*** Opening Supplied material ***

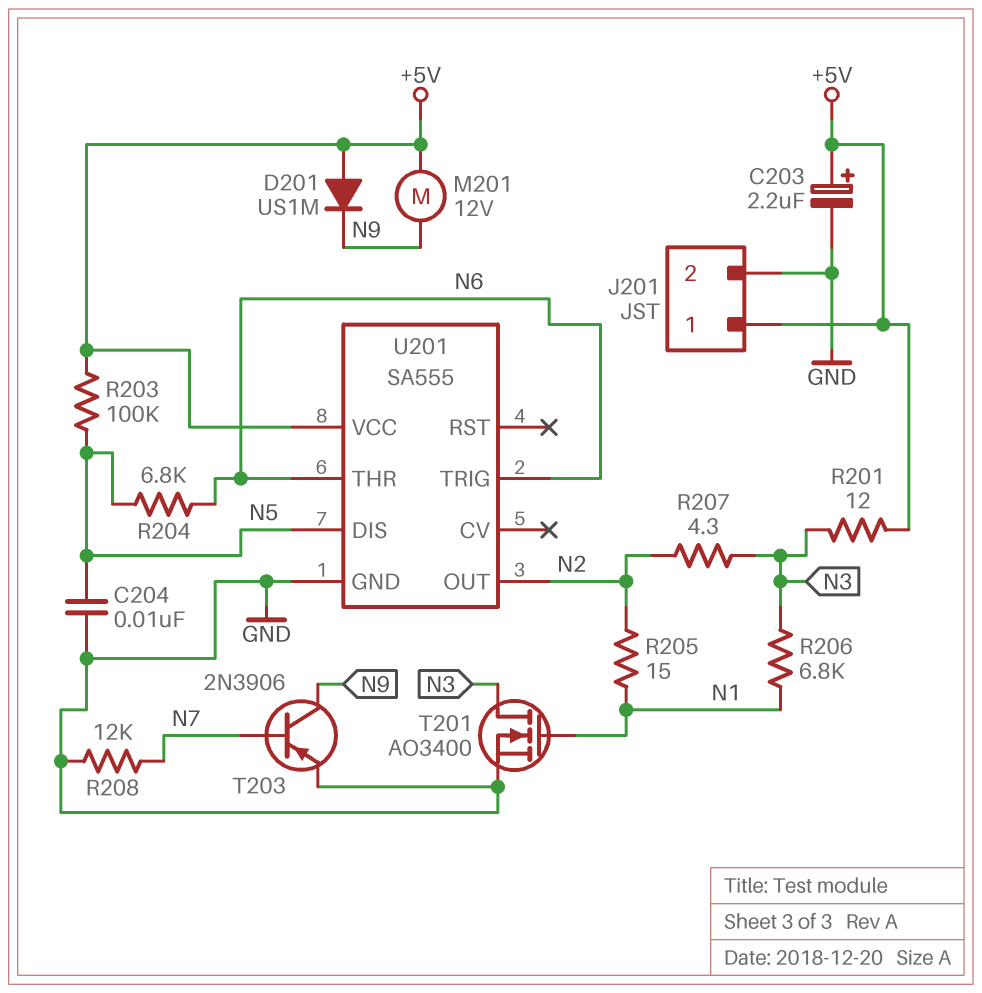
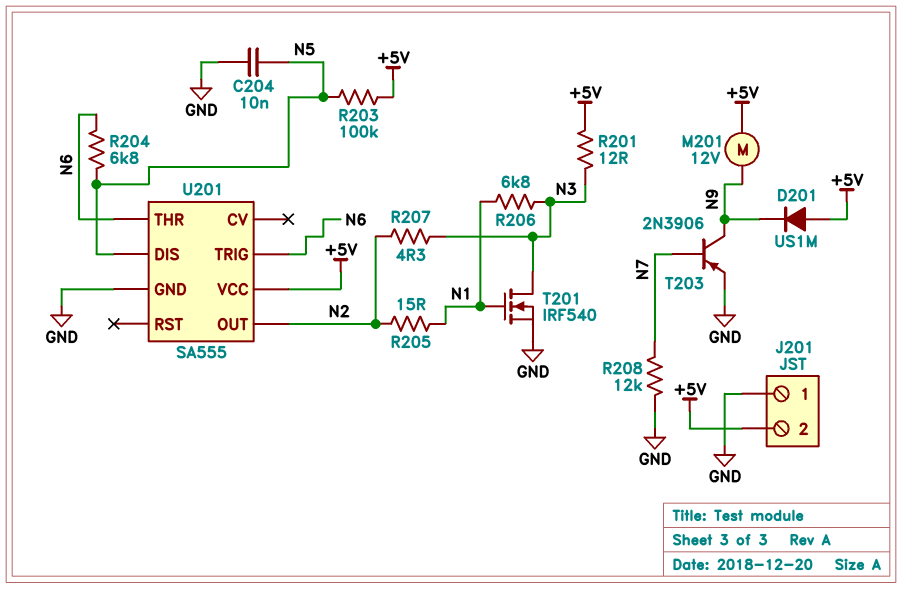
C203: 2.2uF (plus +5V, minus GND) -> none
J201 pin 1: +5V -> GND
J201 pin 2: GND -> +5V
T201: NMOS AO3400 (G N1, D N3, S GND) -> NMOS IRF540 (G N1, D N3, S GND)

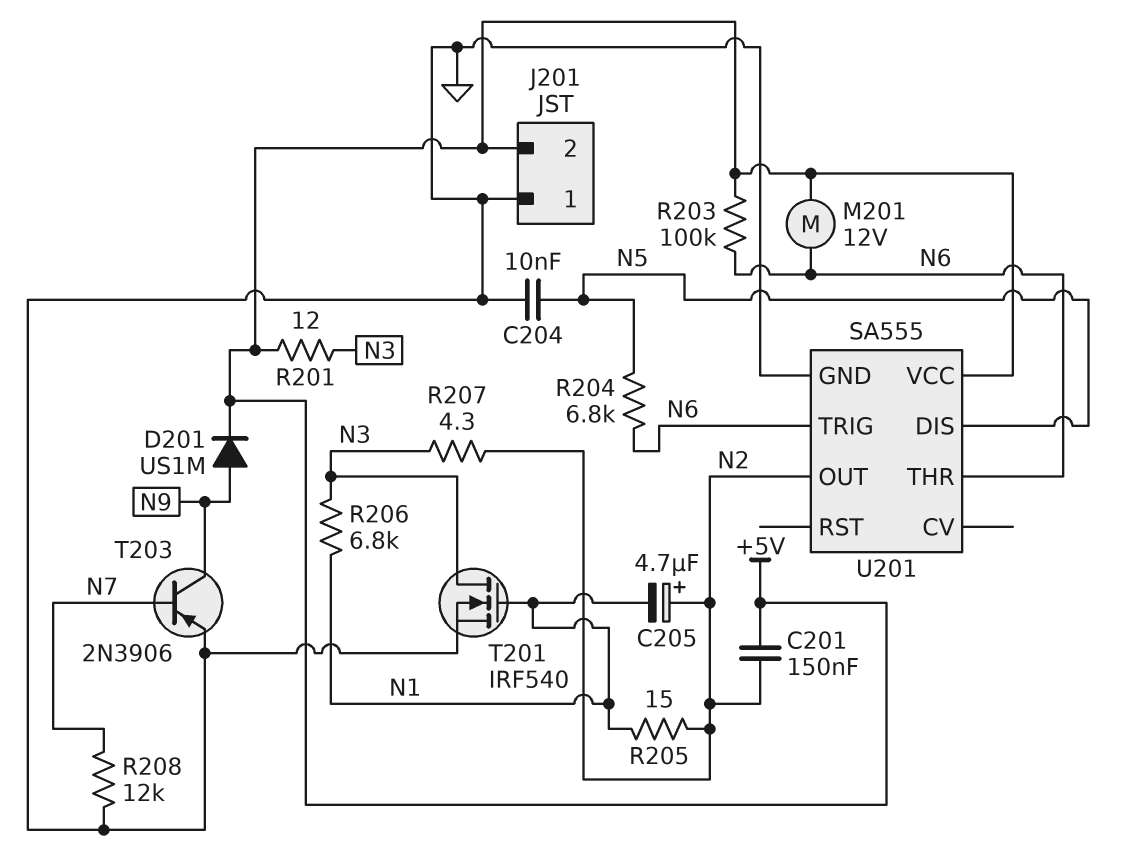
C201: none -> 150nF (+5V, N2)
C205: none -> 4.7uF (plus N2, minus N1)
D201: diode US1M (A +5V, K N9) -> diode US1M (A N9, K +5V)
M201: motor 12V (+5V, N9) -> motor 12V (+5V, N6)
R203: 100k (+5V, N5) -> 100k (+5V, N6)

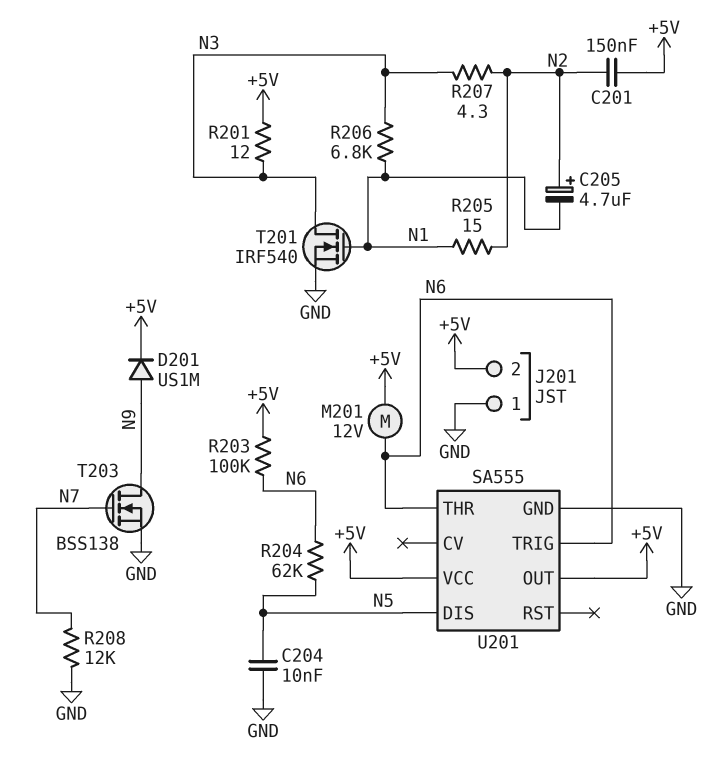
R204: 6.8k (N5, N6) -> 62k (N5, N6)
T203: PNP 2N3906 (B N7, C N9, E GND) -> NMOS BSS138 (G N7, D N9, S GND)
U201 pin OUT: N2 -> +5V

*** Closing Supplied material ***

Please write out, exactly as they appear, the lines from the one containing "T203: PNP 2N3906" through the last line of the records above, and nothing more.

Task output:
T203: PNP 2N3906 (B N7, C N9, E GND) -> NMOS BSS138 (G N7, D N9, S GND)
U201 pin OUT: N2 -> +5V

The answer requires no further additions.